Working data:
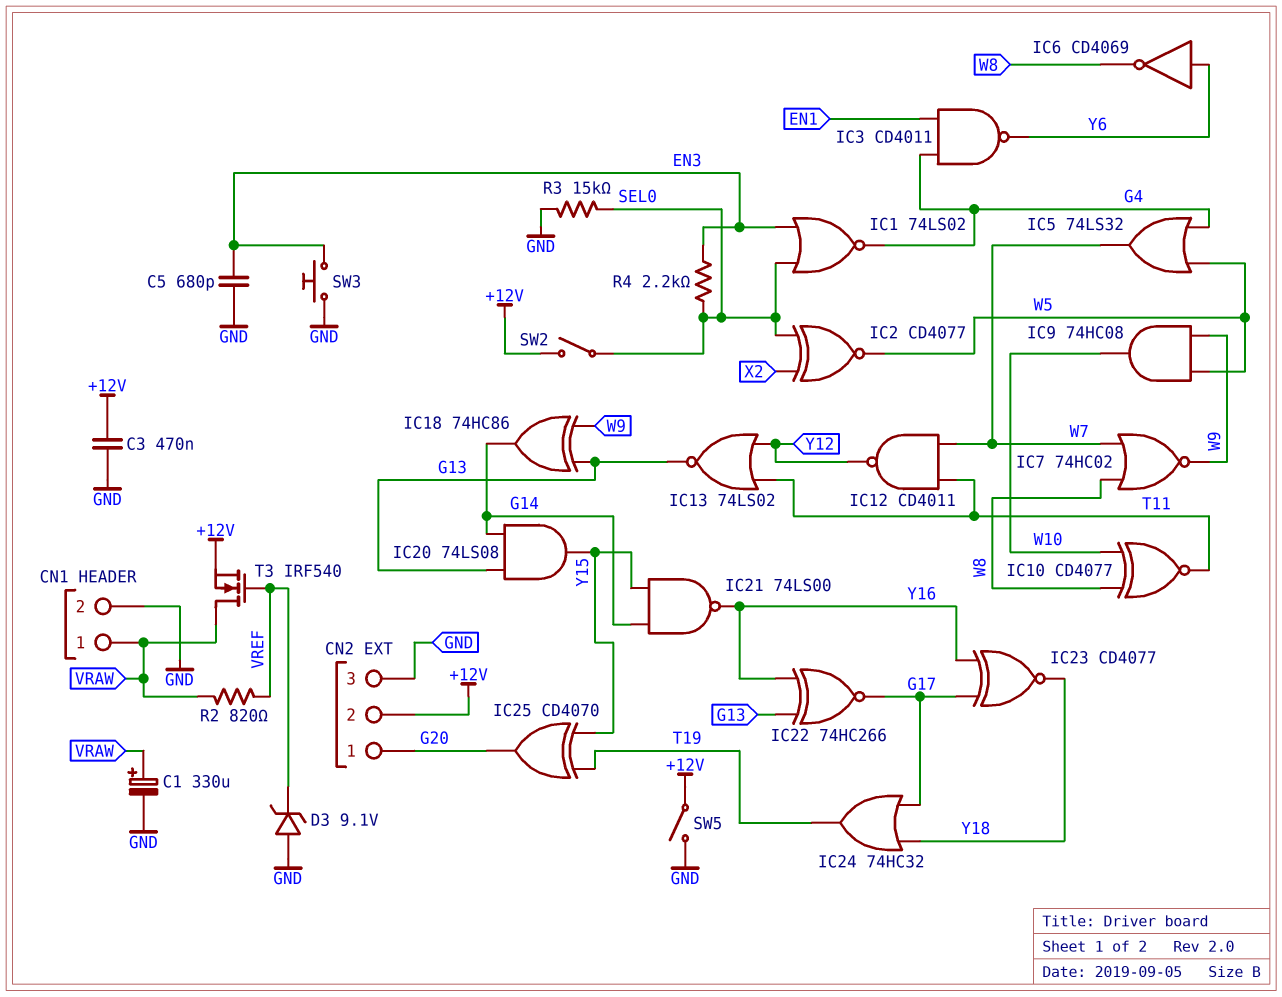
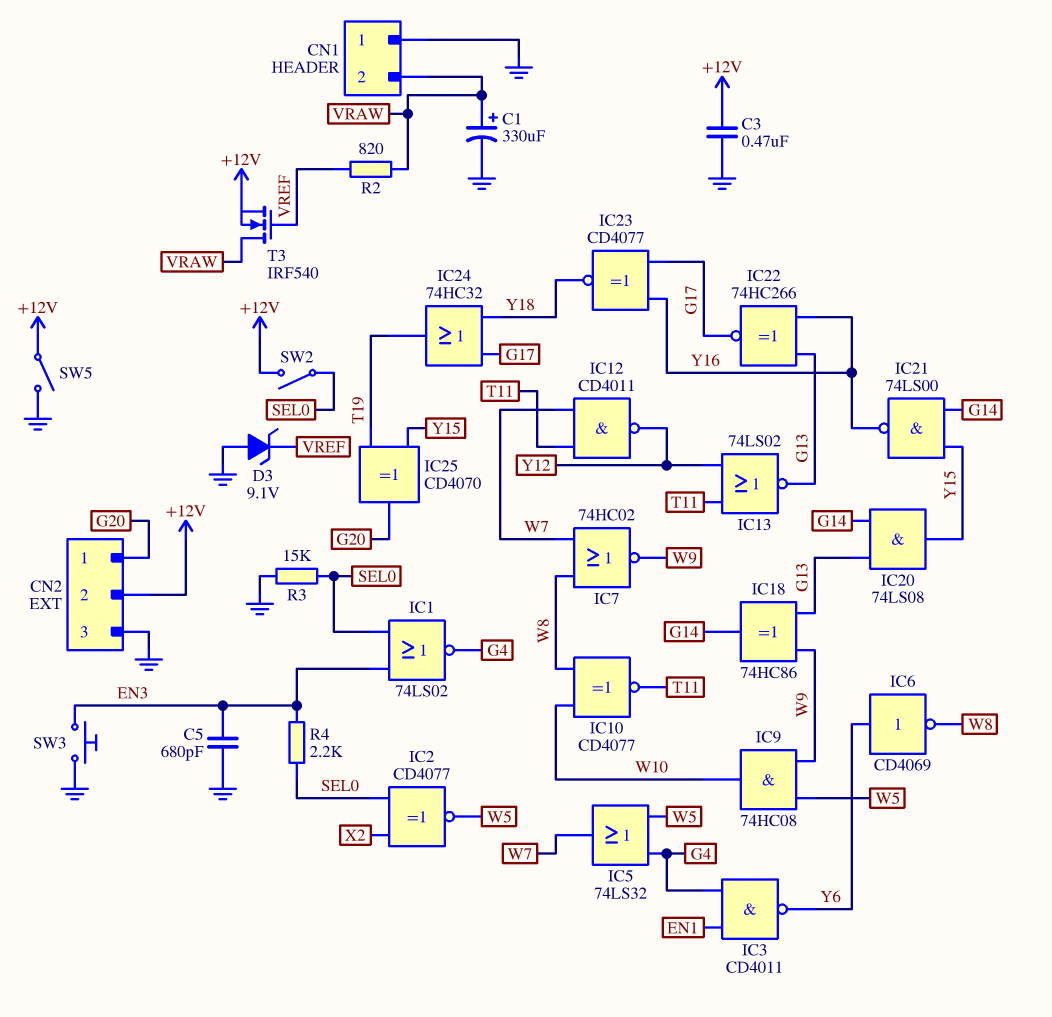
CN1 pin 1: VRAW -> GND
CN1 pin 2: GND -> VRAW

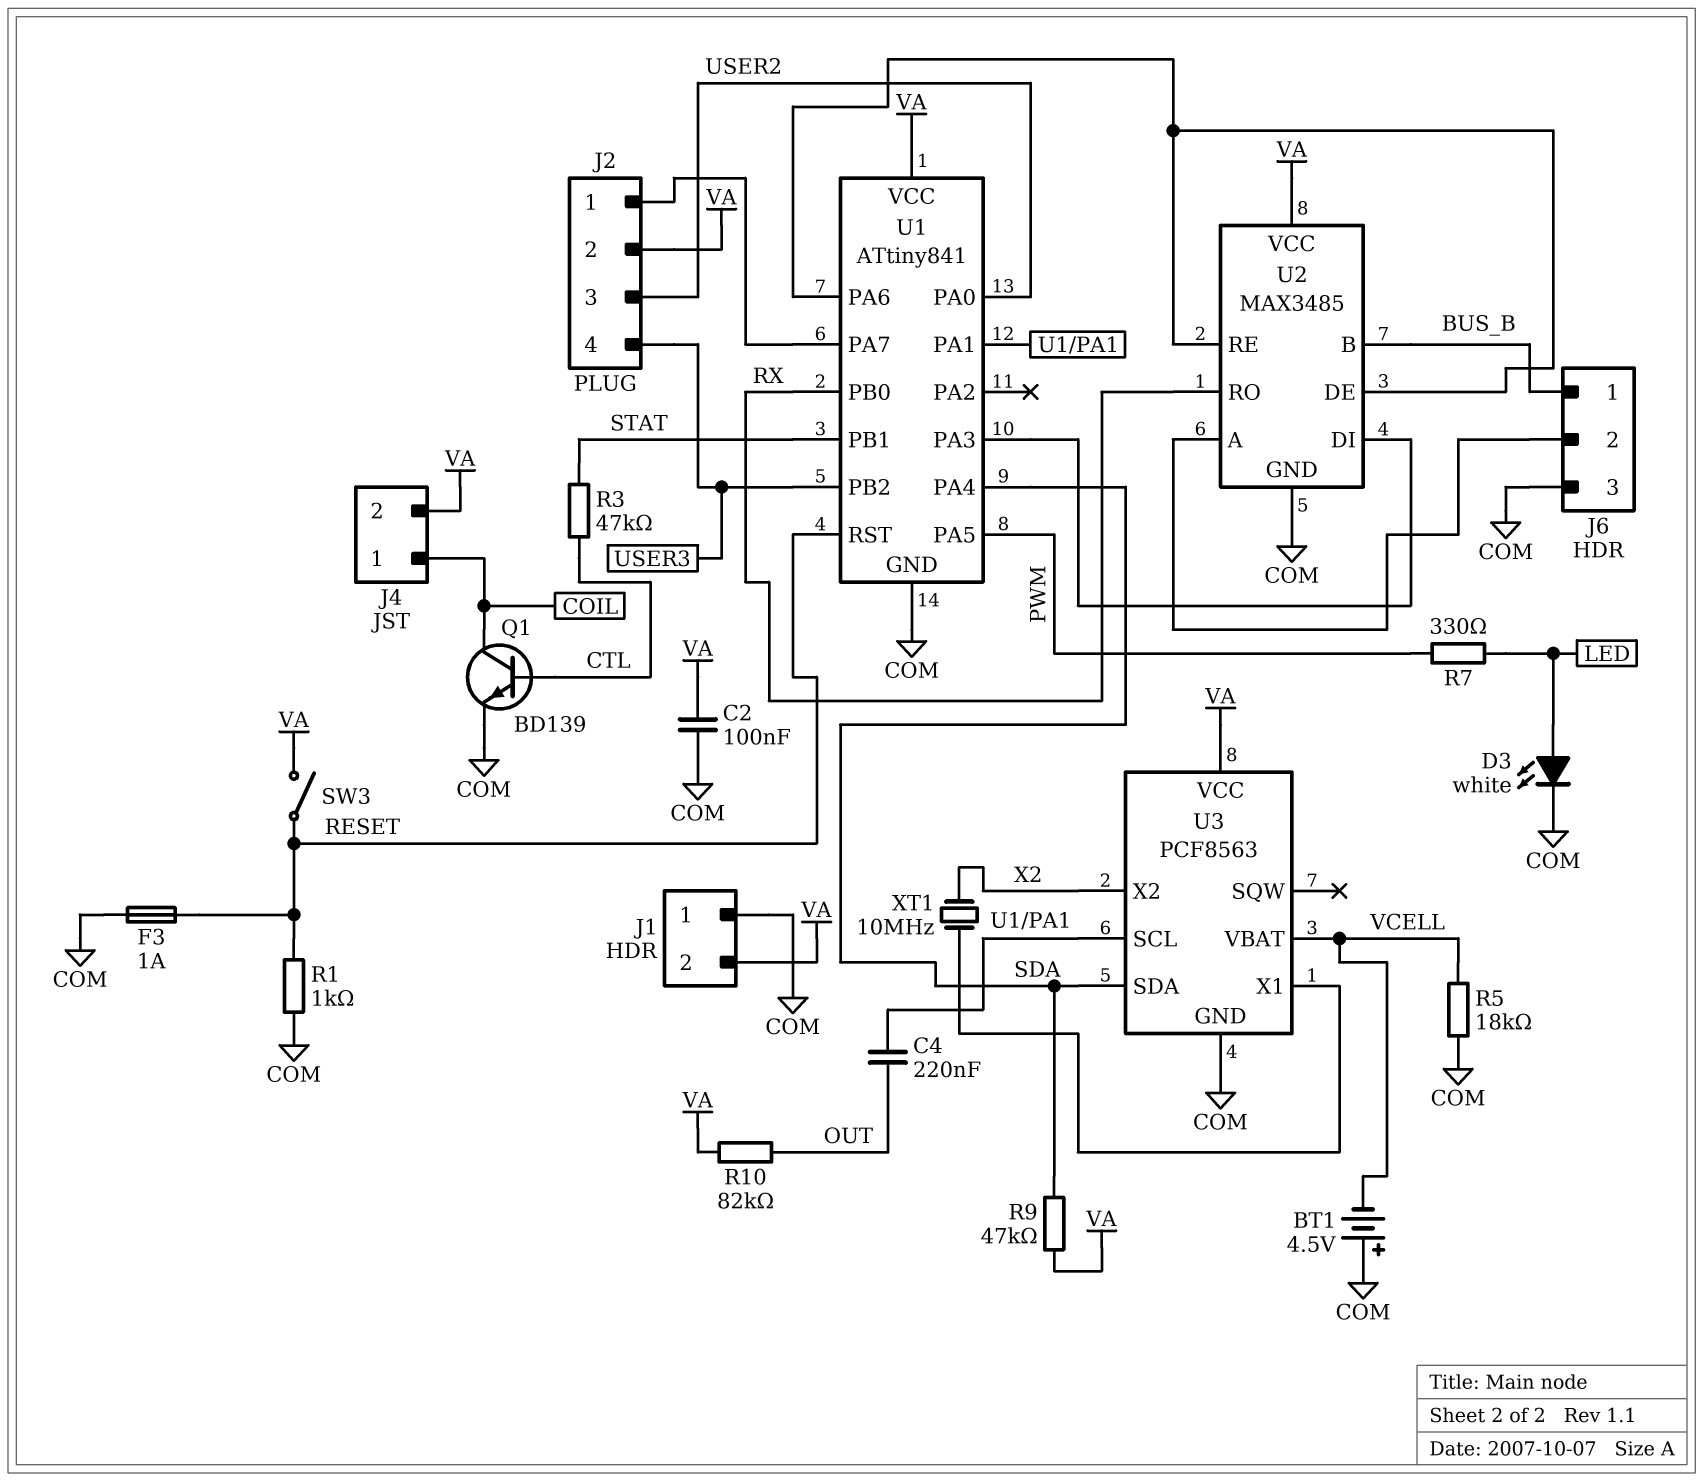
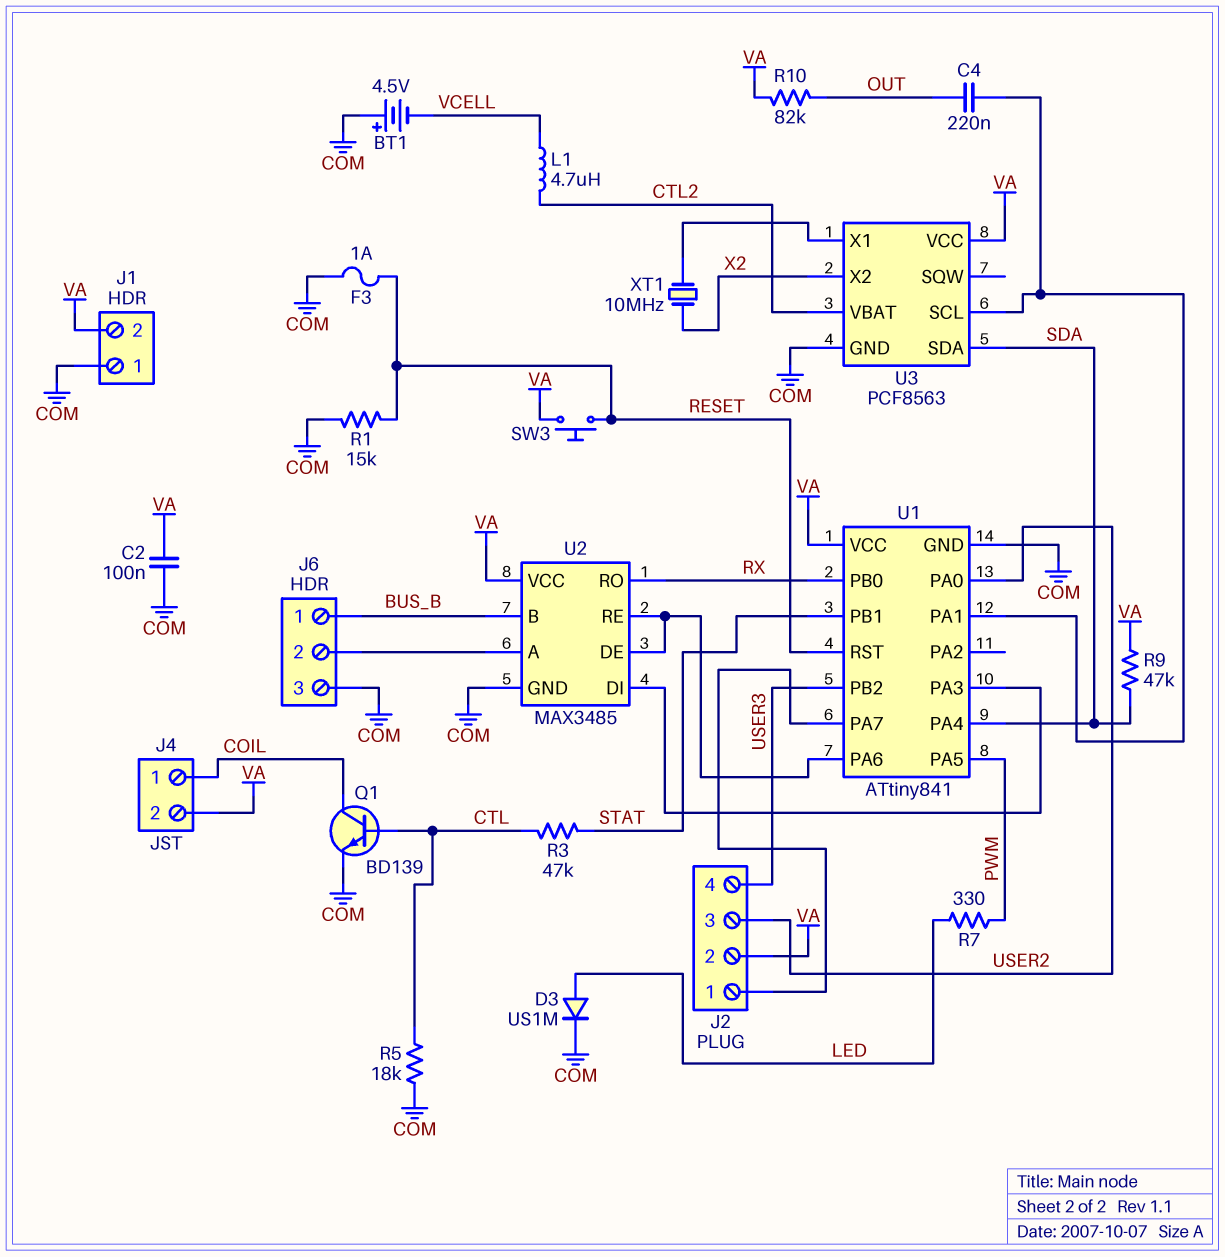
D3: LED white (A LED, K COM) -> diode US1M (A LED, K COM)
L1: none -> 4.7uH (CTL2, VCELL)
R1: 1k (COM, RESET) -> 15k (COM, RESET)
R5: 18k (COM, VCELL) -> 18k (COM, CTL)
SW3: switch (RESET, VA) -> button (RESET, VA)
U3 pin VBAT: VCELL -> CTL2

Task instructions:
Reproduce each record from above exactly; pictures do not belong in the copy.

Result of the exercise:
CN1 pin 1: VRAW -> GND
CN1 pin 2: GND -> VRAW

D3: LED white (A LED, K COM) -> diode US1M (A LED, K COM)
L1: none -> 4.7uH (CTL2, VCELL)
R1: 1k (COM, RESET) -> 15k (COM, RESET)
R5: 18k (COM, VCELL) -> 18k (COM, CTL)
SW3: switch (RESET, VA) -> button (RESET, VA)
U3 pin VBAT: VCELL -> CTL2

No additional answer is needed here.